▶ _PROMPT_: From the data, copy out every line in which the word "gray" appears.

▶ _LISTED ENTRIES_:

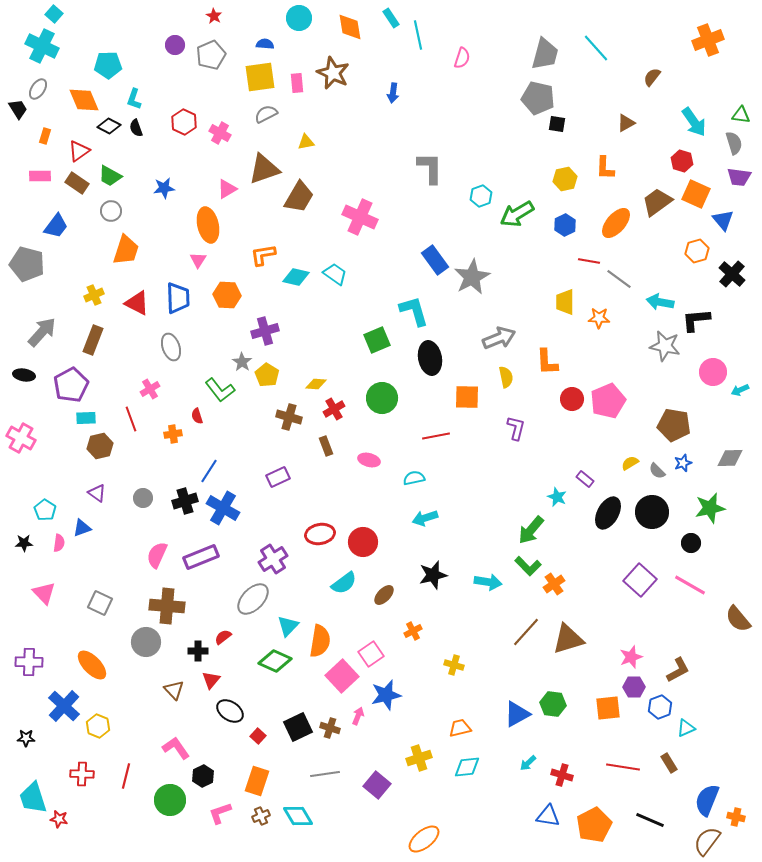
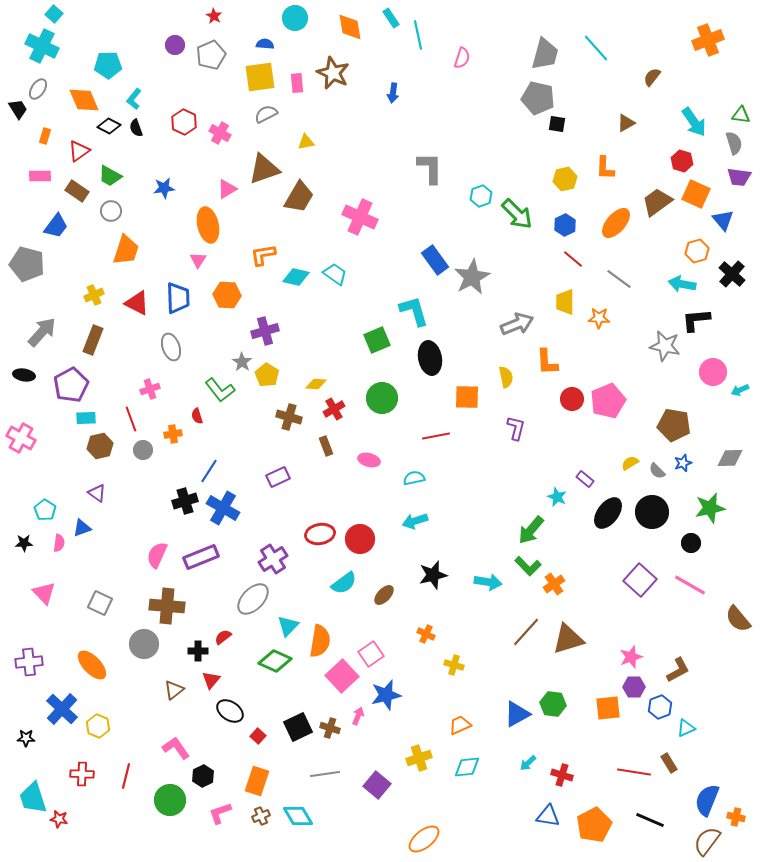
cyan circle at (299, 18): moved 4 px left
cyan L-shape at (134, 99): rotated 20 degrees clockwise
brown rectangle at (77, 183): moved 8 px down
green arrow at (517, 214): rotated 104 degrees counterclockwise
red line at (589, 261): moved 16 px left, 2 px up; rotated 30 degrees clockwise
cyan arrow at (660, 302): moved 22 px right, 18 px up
gray arrow at (499, 338): moved 18 px right, 14 px up
pink cross at (150, 389): rotated 12 degrees clockwise
gray circle at (143, 498): moved 48 px up
black ellipse at (608, 513): rotated 8 degrees clockwise
cyan arrow at (425, 518): moved 10 px left, 3 px down
red circle at (363, 542): moved 3 px left, 3 px up
orange cross at (413, 631): moved 13 px right, 3 px down; rotated 36 degrees counterclockwise
gray circle at (146, 642): moved 2 px left, 2 px down
purple cross at (29, 662): rotated 8 degrees counterclockwise
brown triangle at (174, 690): rotated 35 degrees clockwise
blue cross at (64, 706): moved 2 px left, 3 px down
orange trapezoid at (460, 728): moved 3 px up; rotated 10 degrees counterclockwise
red line at (623, 767): moved 11 px right, 5 px down
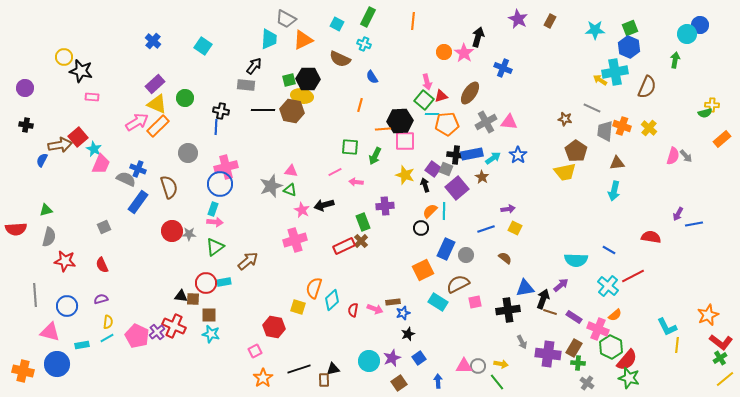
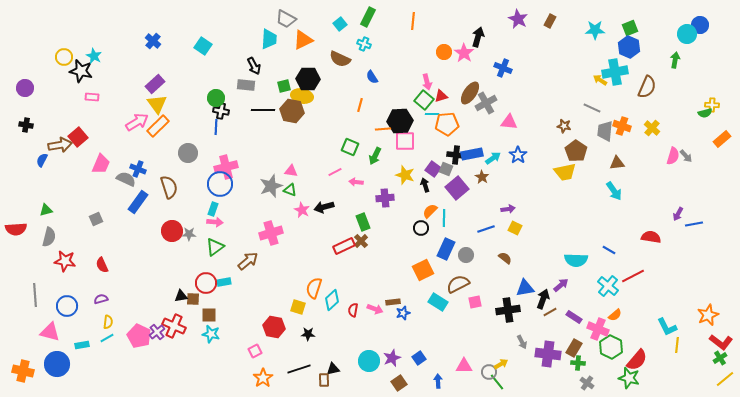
cyan square at (337, 24): moved 3 px right; rotated 24 degrees clockwise
black arrow at (254, 66): rotated 114 degrees clockwise
green square at (289, 80): moved 5 px left, 6 px down
green circle at (185, 98): moved 31 px right
yellow triangle at (157, 104): rotated 30 degrees clockwise
brown star at (565, 119): moved 1 px left, 7 px down
gray cross at (486, 122): moved 19 px up
yellow cross at (649, 128): moved 3 px right
green square at (350, 147): rotated 18 degrees clockwise
cyan star at (94, 149): moved 93 px up
cyan arrow at (614, 191): rotated 48 degrees counterclockwise
black arrow at (324, 205): moved 2 px down
purple cross at (385, 206): moved 8 px up
cyan line at (444, 211): moved 7 px down
gray square at (104, 227): moved 8 px left, 8 px up
pink cross at (295, 240): moved 24 px left, 7 px up
black triangle at (181, 296): rotated 16 degrees counterclockwise
brown line at (550, 312): rotated 48 degrees counterclockwise
black star at (408, 334): moved 100 px left; rotated 24 degrees clockwise
pink pentagon at (137, 336): moved 2 px right
red semicircle at (627, 360): moved 10 px right
yellow arrow at (501, 364): rotated 40 degrees counterclockwise
gray circle at (478, 366): moved 11 px right, 6 px down
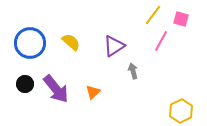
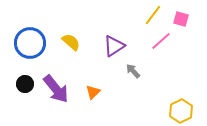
pink line: rotated 20 degrees clockwise
gray arrow: rotated 28 degrees counterclockwise
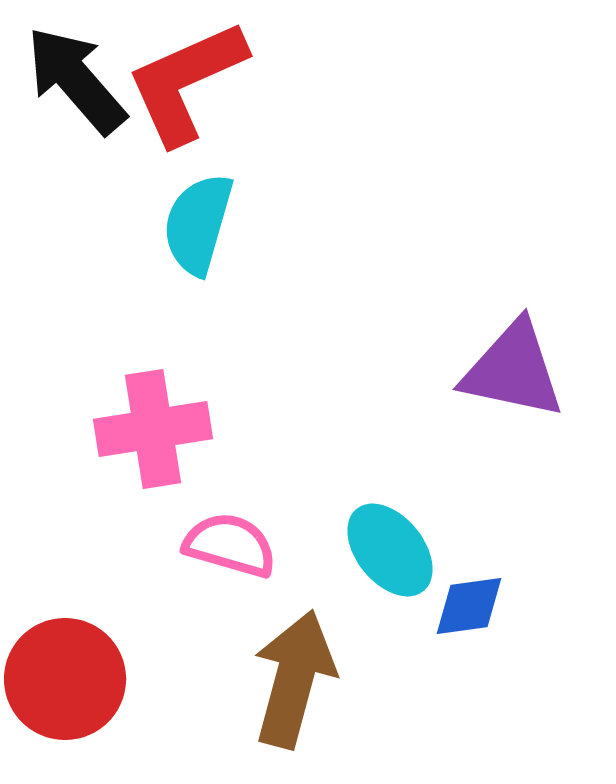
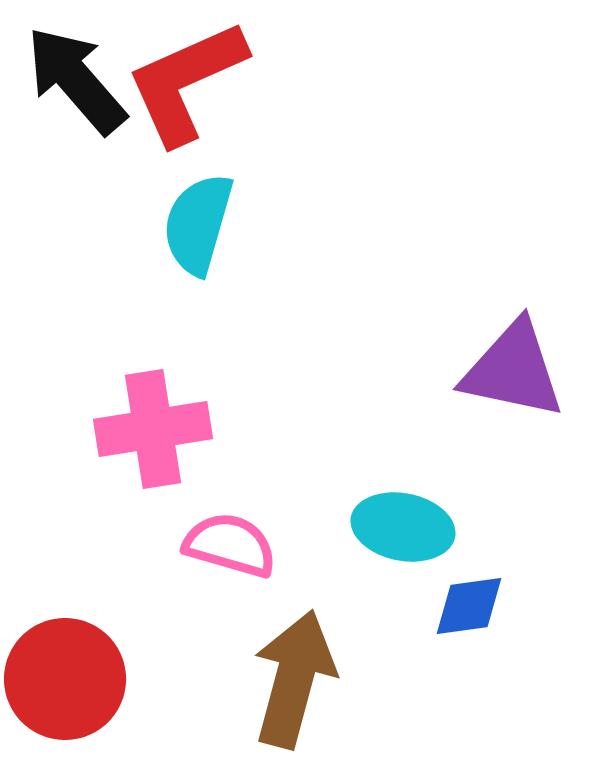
cyan ellipse: moved 13 px right, 23 px up; rotated 40 degrees counterclockwise
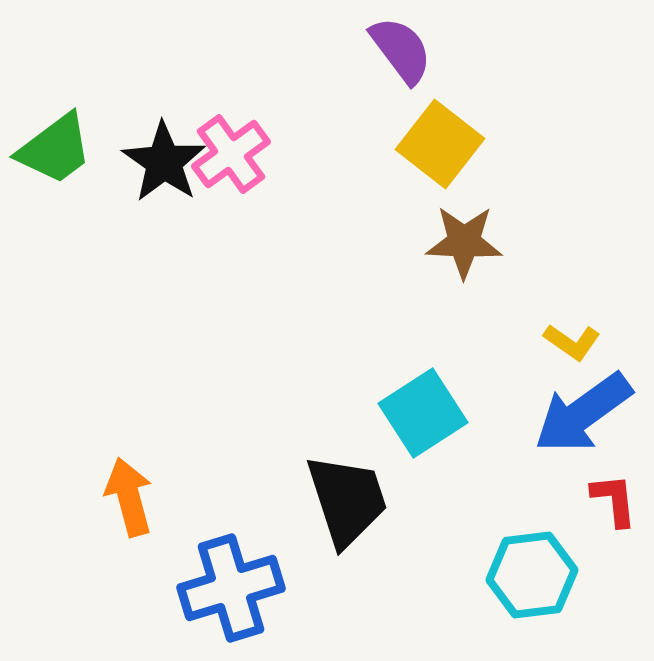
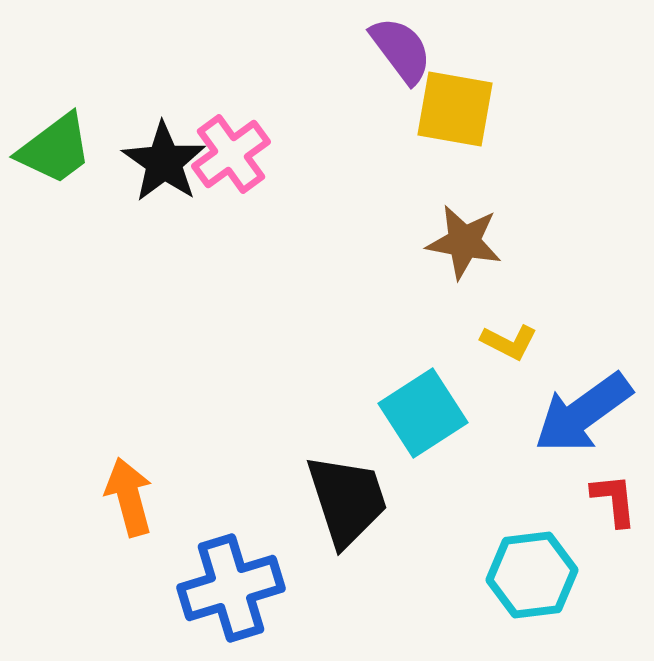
yellow square: moved 15 px right, 35 px up; rotated 28 degrees counterclockwise
brown star: rotated 8 degrees clockwise
yellow L-shape: moved 63 px left; rotated 8 degrees counterclockwise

▶ _TASK RESPONSE_:
gray arrow at (499, 338): moved 18 px right, 14 px up
gray circle at (143, 498): moved 48 px up
gray circle at (146, 642): moved 2 px left, 2 px down
gray cross at (486, 122): moved 19 px up
gray square at (104, 227): moved 8 px left, 8 px up
gray circle at (478, 366): moved 11 px right, 6 px down
gray arrow: rotated 28 degrees counterclockwise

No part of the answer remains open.